Excerpted records ->
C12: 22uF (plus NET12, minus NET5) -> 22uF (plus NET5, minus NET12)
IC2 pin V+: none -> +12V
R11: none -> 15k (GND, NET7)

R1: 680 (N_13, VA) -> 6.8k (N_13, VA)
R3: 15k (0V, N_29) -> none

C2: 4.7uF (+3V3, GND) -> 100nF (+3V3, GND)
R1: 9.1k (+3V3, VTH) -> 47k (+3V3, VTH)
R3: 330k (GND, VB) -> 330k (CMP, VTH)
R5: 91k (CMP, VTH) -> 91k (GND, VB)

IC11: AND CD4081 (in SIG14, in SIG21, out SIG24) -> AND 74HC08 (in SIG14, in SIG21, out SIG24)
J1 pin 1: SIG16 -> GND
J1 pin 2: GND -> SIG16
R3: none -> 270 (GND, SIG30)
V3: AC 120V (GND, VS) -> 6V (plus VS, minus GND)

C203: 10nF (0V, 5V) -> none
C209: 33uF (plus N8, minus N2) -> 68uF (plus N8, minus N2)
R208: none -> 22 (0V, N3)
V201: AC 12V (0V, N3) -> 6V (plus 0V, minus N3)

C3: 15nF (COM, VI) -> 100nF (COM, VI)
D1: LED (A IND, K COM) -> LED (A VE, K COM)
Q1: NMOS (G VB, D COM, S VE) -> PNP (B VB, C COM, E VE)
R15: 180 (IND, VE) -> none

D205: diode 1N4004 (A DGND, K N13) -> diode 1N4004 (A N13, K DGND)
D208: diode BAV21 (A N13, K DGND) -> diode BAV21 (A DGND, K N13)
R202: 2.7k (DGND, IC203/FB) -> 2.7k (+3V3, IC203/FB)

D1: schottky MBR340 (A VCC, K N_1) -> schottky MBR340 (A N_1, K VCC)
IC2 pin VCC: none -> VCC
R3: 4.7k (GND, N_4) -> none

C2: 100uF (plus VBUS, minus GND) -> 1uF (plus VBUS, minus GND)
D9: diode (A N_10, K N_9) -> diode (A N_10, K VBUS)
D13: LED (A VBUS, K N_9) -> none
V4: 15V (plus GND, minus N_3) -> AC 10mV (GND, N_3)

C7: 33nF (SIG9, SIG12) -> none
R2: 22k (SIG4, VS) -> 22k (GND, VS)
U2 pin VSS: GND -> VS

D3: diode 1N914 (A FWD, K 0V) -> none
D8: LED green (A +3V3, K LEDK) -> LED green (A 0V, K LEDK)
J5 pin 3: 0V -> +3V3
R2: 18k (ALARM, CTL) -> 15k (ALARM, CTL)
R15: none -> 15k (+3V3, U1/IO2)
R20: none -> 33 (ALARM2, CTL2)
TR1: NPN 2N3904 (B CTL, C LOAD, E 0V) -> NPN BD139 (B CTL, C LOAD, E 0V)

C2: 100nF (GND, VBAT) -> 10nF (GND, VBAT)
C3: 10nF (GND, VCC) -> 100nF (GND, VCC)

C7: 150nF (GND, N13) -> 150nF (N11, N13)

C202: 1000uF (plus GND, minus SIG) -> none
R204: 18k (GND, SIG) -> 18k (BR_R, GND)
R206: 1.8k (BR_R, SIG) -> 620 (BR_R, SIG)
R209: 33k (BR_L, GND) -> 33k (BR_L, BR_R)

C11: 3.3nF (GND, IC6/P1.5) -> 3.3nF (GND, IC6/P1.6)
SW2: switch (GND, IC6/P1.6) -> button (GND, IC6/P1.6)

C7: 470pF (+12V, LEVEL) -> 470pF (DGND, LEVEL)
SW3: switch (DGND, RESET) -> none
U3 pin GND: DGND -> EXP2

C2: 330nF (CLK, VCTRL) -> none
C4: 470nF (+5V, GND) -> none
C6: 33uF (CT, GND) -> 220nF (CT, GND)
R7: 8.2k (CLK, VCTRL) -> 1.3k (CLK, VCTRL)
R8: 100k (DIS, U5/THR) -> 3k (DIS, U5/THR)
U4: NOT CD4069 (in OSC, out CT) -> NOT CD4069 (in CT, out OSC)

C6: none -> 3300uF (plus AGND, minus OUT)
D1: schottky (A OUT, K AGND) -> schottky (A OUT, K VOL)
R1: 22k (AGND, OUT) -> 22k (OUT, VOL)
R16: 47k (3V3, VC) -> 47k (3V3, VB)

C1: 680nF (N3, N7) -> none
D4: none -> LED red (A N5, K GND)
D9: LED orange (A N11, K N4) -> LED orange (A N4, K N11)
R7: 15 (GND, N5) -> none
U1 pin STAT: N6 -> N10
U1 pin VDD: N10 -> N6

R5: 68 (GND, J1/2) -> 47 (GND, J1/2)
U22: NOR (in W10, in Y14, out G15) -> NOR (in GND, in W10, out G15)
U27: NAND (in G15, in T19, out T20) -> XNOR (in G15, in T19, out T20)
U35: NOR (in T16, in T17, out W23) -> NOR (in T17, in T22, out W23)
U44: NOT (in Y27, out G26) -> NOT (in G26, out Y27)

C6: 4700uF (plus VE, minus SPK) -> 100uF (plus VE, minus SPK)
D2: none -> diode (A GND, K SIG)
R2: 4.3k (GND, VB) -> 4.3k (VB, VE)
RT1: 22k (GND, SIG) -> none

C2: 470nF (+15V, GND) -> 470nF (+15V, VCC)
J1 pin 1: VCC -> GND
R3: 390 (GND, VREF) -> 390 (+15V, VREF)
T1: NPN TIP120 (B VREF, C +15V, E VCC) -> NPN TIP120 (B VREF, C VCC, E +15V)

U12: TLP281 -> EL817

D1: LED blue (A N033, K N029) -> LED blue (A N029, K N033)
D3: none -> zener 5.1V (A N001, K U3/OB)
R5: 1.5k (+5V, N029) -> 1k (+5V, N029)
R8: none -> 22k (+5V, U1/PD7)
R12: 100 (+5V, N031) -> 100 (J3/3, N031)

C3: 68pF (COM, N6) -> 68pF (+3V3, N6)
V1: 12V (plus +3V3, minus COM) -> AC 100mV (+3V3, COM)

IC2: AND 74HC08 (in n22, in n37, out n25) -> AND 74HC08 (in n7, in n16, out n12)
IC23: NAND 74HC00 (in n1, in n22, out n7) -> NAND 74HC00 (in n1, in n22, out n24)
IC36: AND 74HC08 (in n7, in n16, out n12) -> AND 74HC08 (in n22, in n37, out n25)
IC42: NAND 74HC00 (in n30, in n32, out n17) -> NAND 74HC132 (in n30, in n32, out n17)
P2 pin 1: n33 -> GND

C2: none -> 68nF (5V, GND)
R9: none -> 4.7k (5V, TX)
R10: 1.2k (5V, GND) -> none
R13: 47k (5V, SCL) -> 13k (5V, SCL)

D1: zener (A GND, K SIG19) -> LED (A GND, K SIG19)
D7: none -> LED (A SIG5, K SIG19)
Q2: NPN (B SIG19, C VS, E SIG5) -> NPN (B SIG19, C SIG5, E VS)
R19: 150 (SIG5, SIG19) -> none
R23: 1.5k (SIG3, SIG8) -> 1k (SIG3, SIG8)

Goal of the exercise ->
Output only the lines from the line that contains "D7: none -> LED (A SIG5, K SIG19)" through the end of the entries, both included, exactly as they appear.

Task output ->
D7: none -> LED (A SIG5, K SIG19)
Q2: NPN (B SIG19, C VS, E SIG5) -> NPN (B SIG19, C SIG5, E VS)
R19: 150 (SIG5, SIG19) -> none
R23: 1.5k (SIG3, SIG8) -> 1k (SIG3, SIG8)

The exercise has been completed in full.